**EXTRACTED RECORDS**

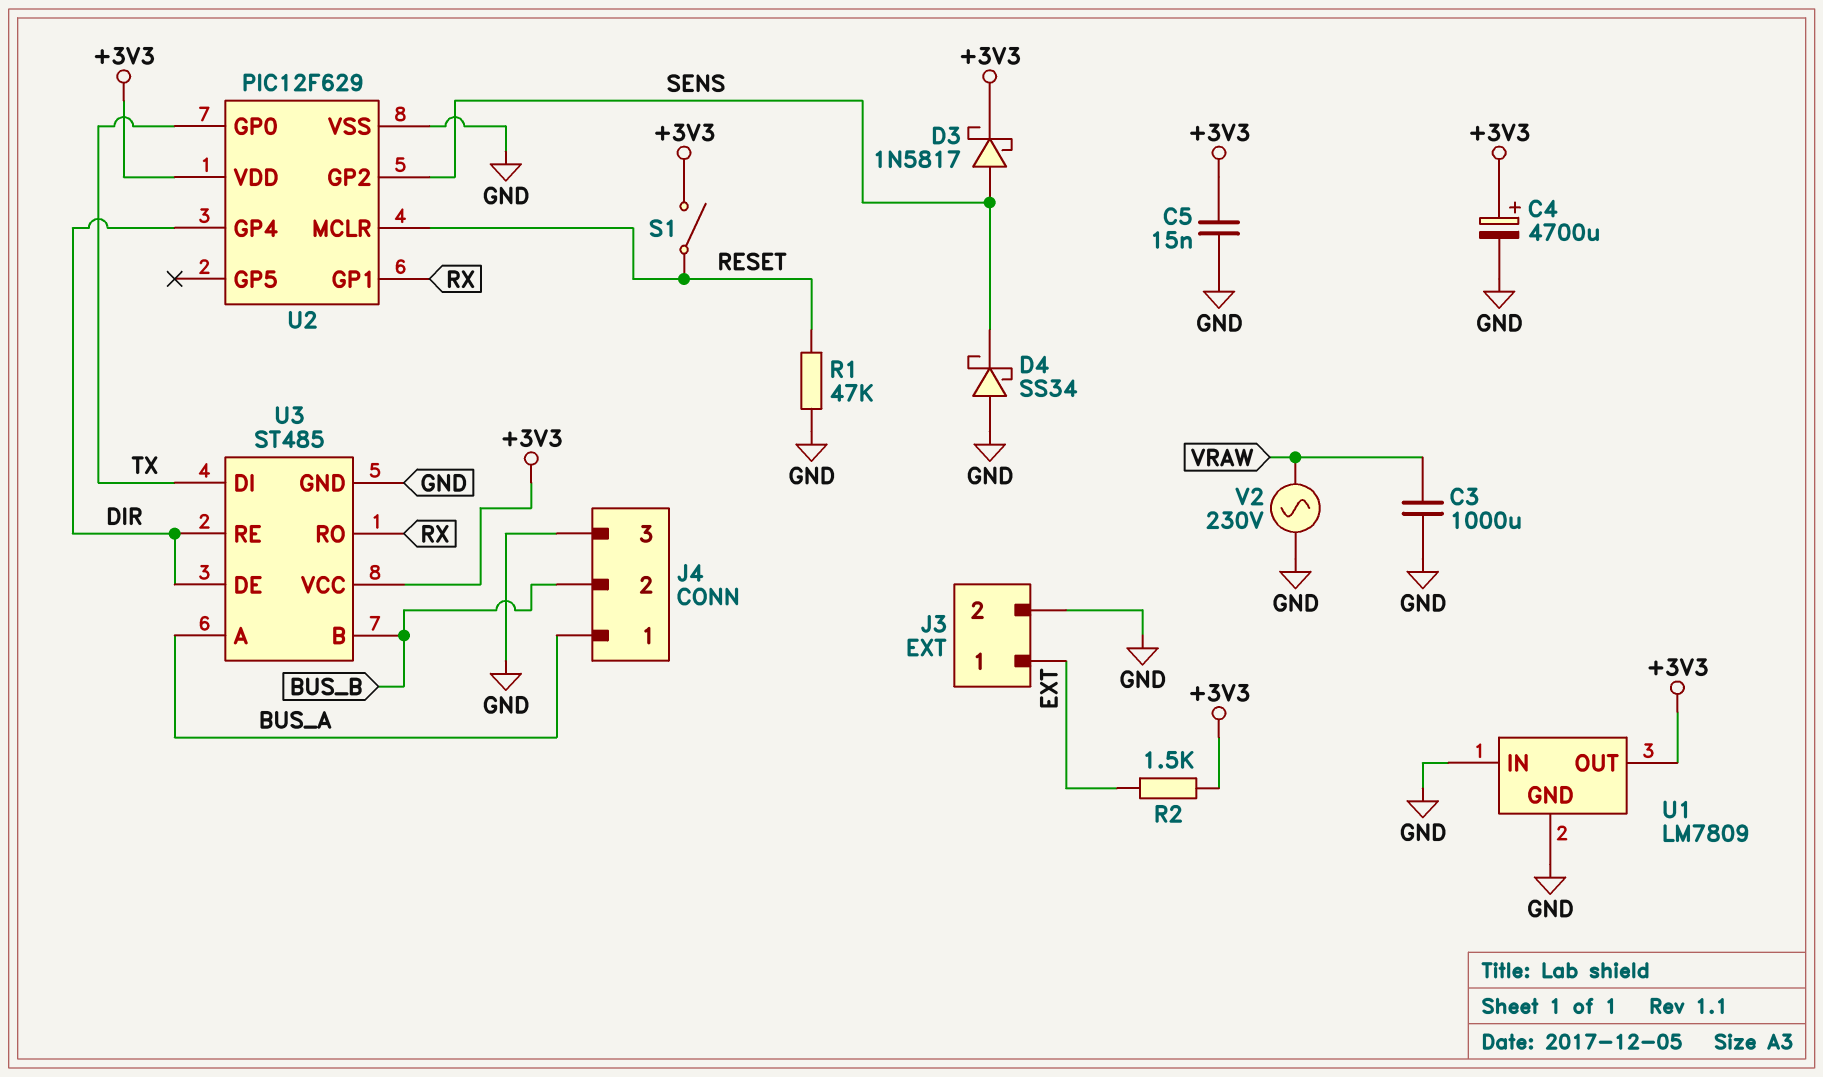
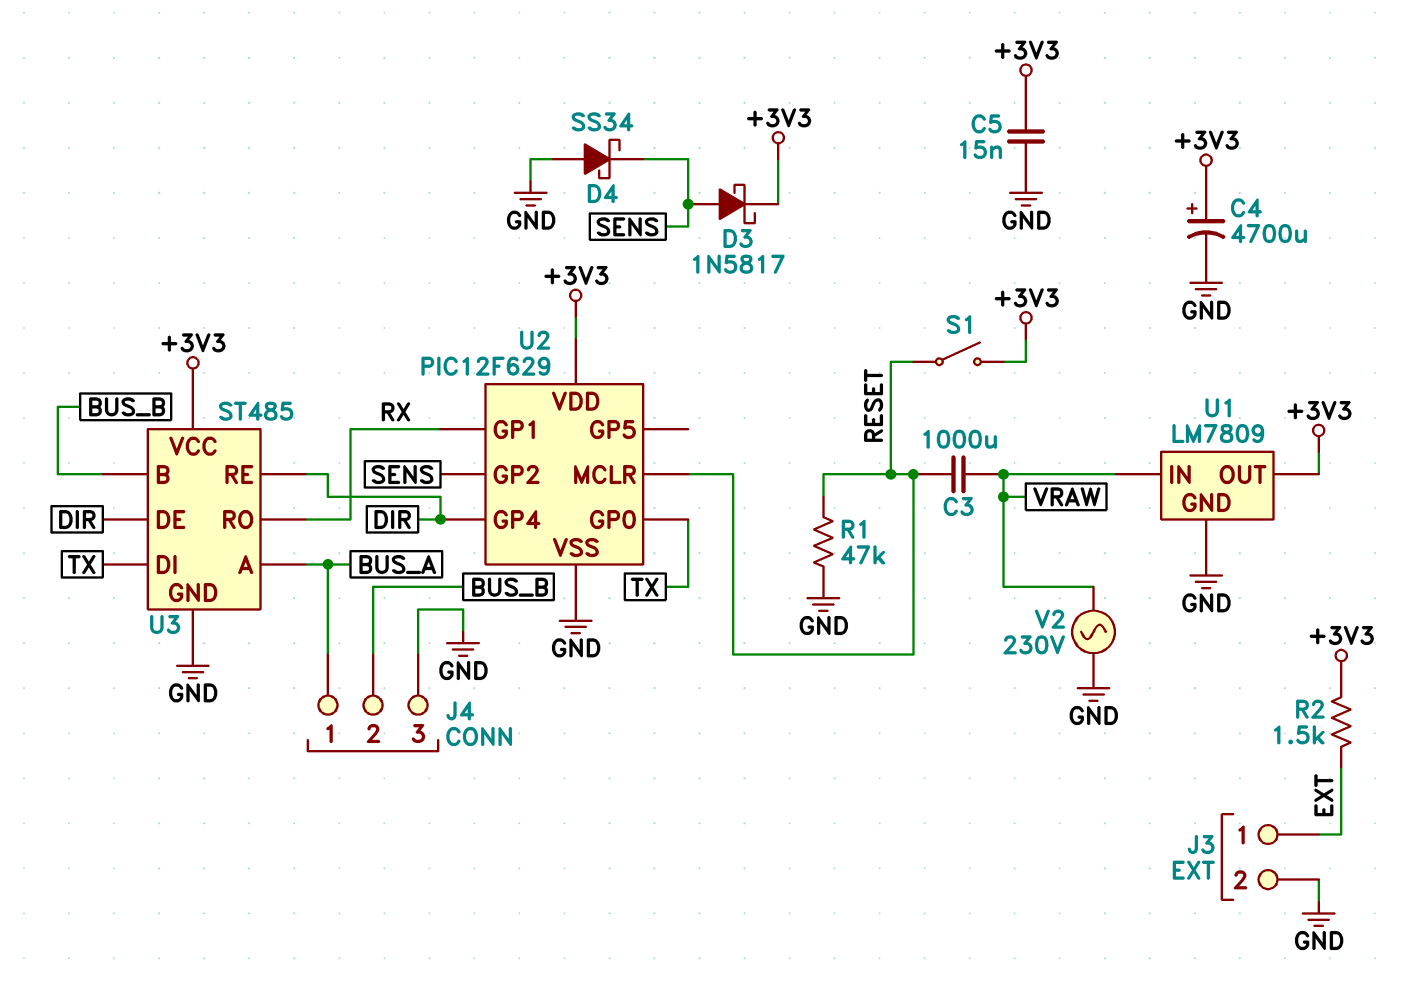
C3: 1000uF (GND, VRAW) -> 1000uF (RESET, VRAW)
U1 pin IN: GND -> VRAW

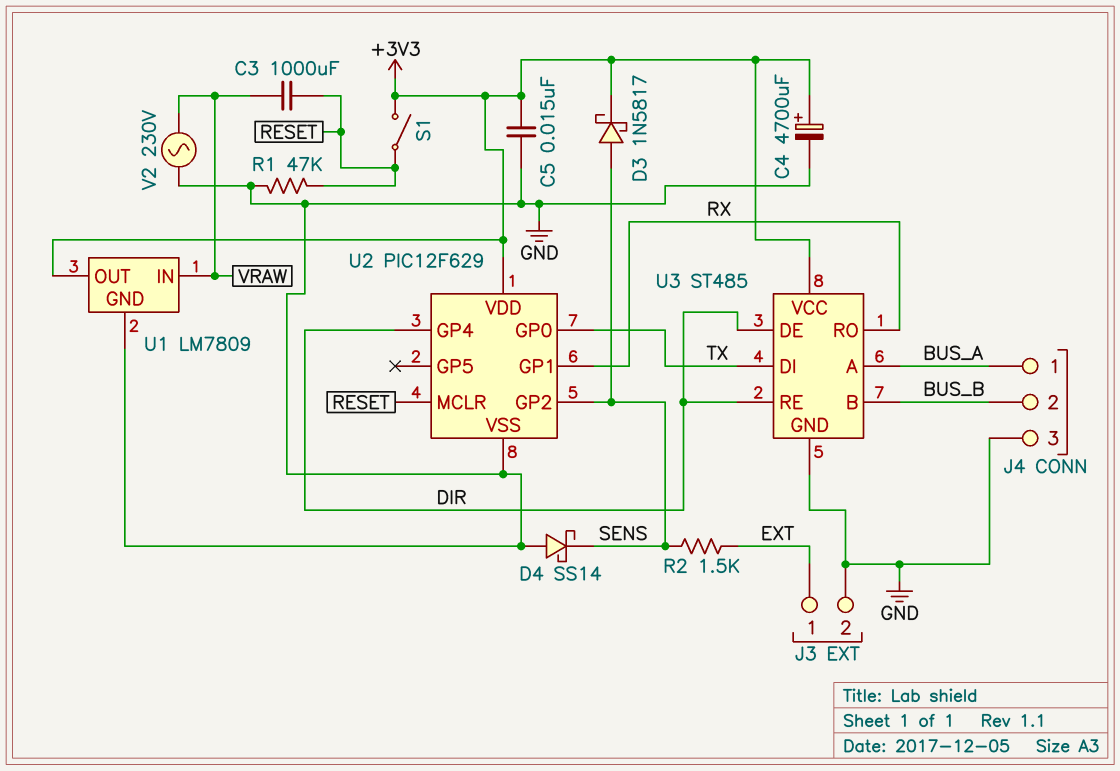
D4: schottky SS34 (A GND, K SENS) -> schottky SS14 (A GND, K SENS)
R2: 1.5k (+3V3, EXT) -> 1.5k (EXT, SENS)

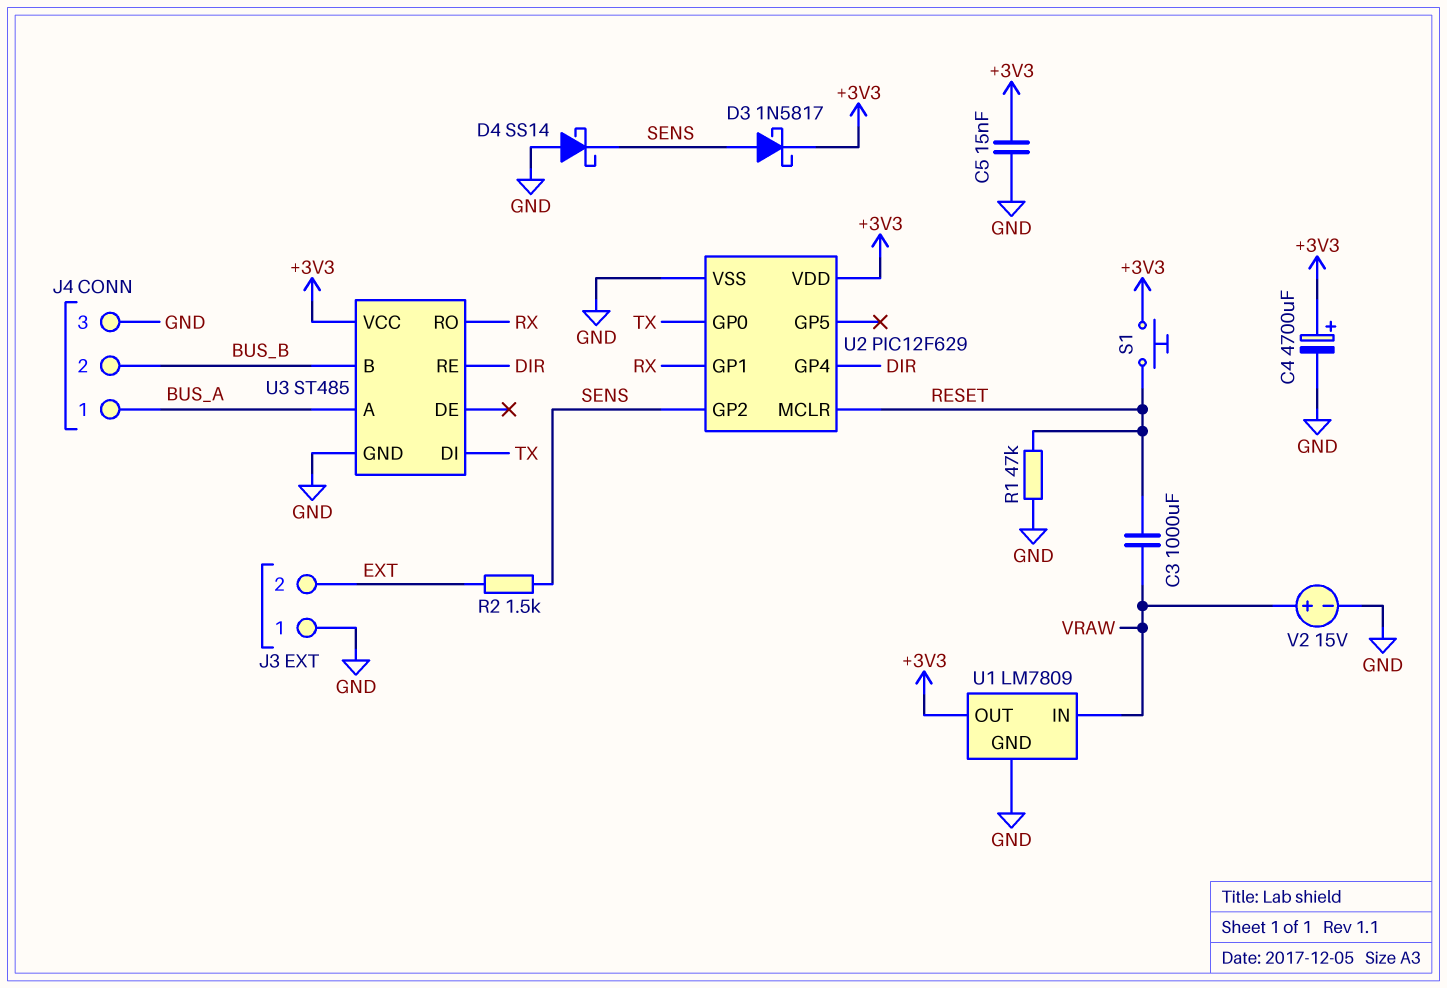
J3 pin 1: EXT -> GND
J3 pin 2: GND -> EXT
S1: switch (+3V3, RESET) -> button (+3V3, RESET)
U3 pin DE: DIR -> none
V2: AC 230V (GND, VRAW) -> 15V (plus VRAW, minus GND)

**TASK INSTRUCTIONS**
What you give back should be the lines from the one with "U3 pin DE: DIR -> none" to the end of the data, copied exactly, both ends included.

**RESULT FOR THIS EXERCISE**
U3 pin DE: DIR -> none
V2: AC 230V (GND, VRAW) -> 15V (plus VRAW, minus GND)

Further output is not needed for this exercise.